### Description of the task
Your task is to reproduce exactly the lines from the line with "brown pear: [152,193,250,297] = 1 -> none = 0" through the end of the records below.

### Material for this exercise
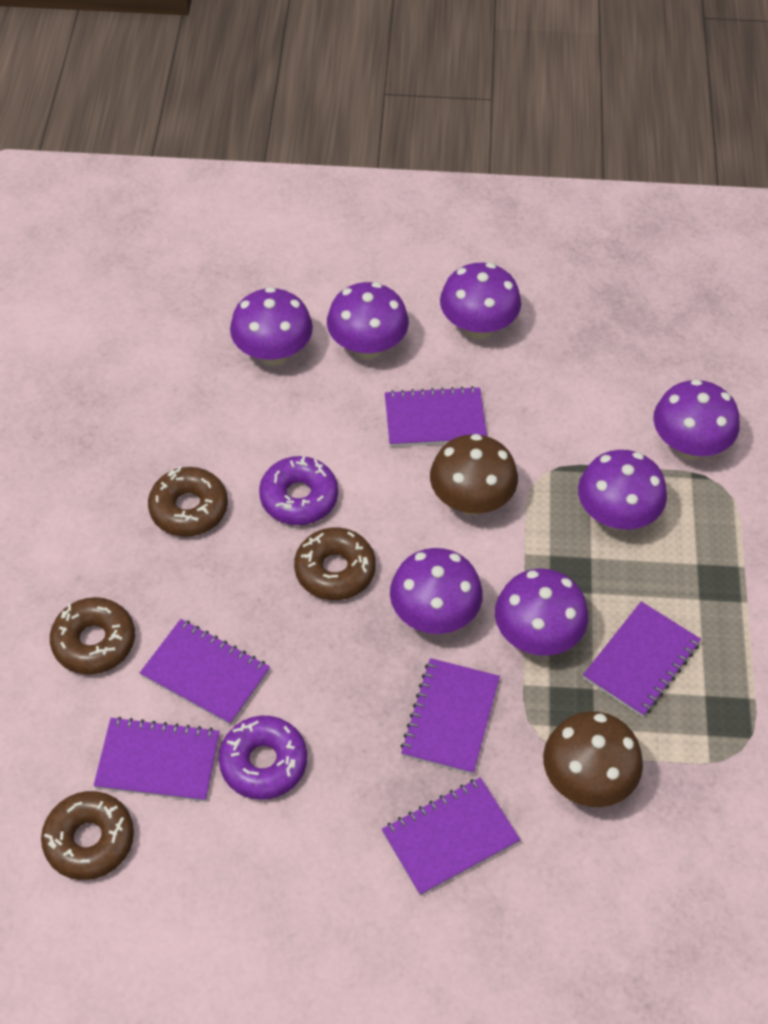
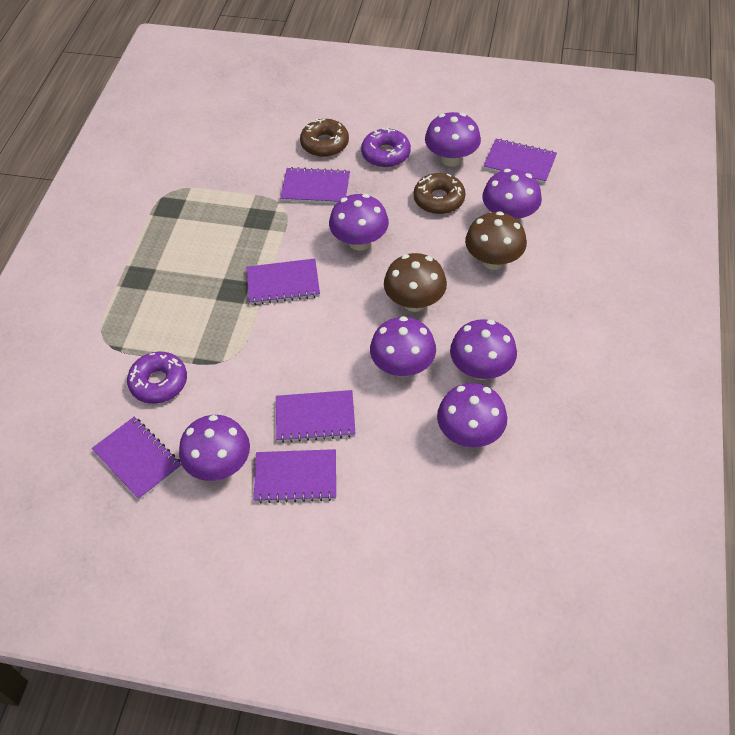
brown donut: [41,791,134,880] [50,597,135,675] [148,466,228,537] [294,528,376,600] = 4 -> [300,119,349,157] [414,173,465,214] = 2

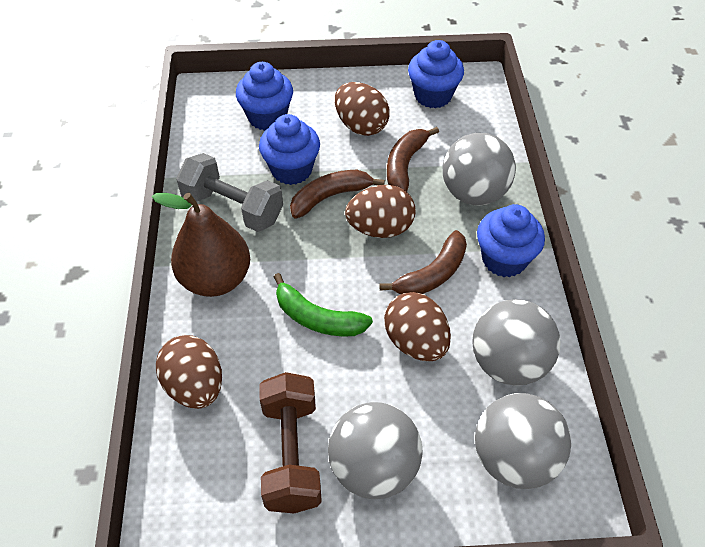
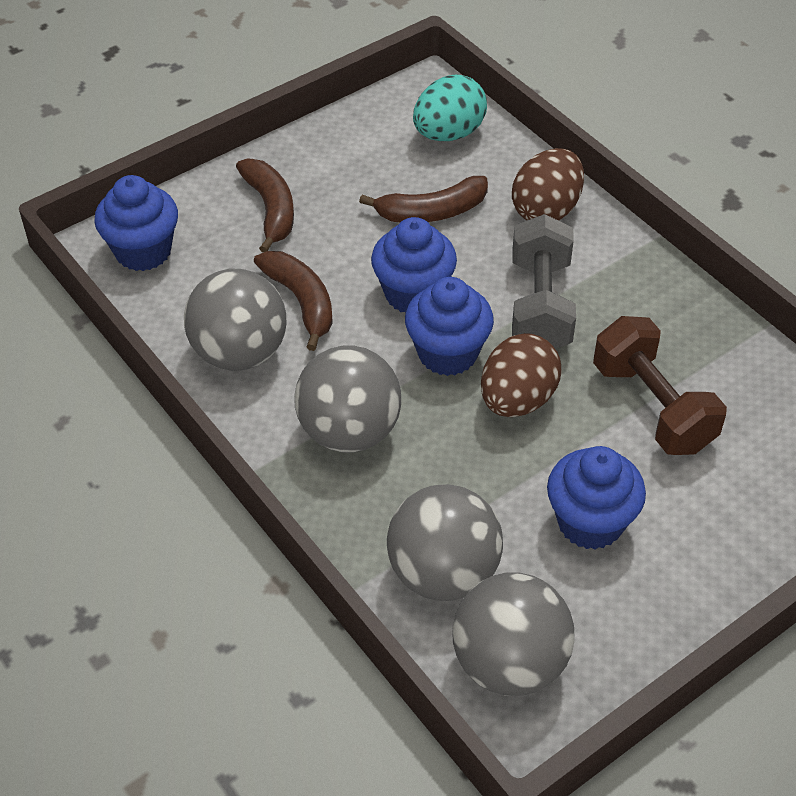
brown egg: [156,335,222,409] [335,82,390,136] [345,185,416,238] [384,292,451,361] = 4 -> [481,333,562,417] [512,148,584,221] = 2
brown pear: [152,193,250,297] = 1 -> none = 0
green banana: [274,273,373,337] = 1 -> none = 0
turquoise egg: none = 0 -> [413,74,487,141] = 1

### Expected output
brown pear: [152,193,250,297] = 1 -> none = 0
green banana: [274,273,373,337] = 1 -> none = 0
turquoise egg: none = 0 -> [413,74,487,141] = 1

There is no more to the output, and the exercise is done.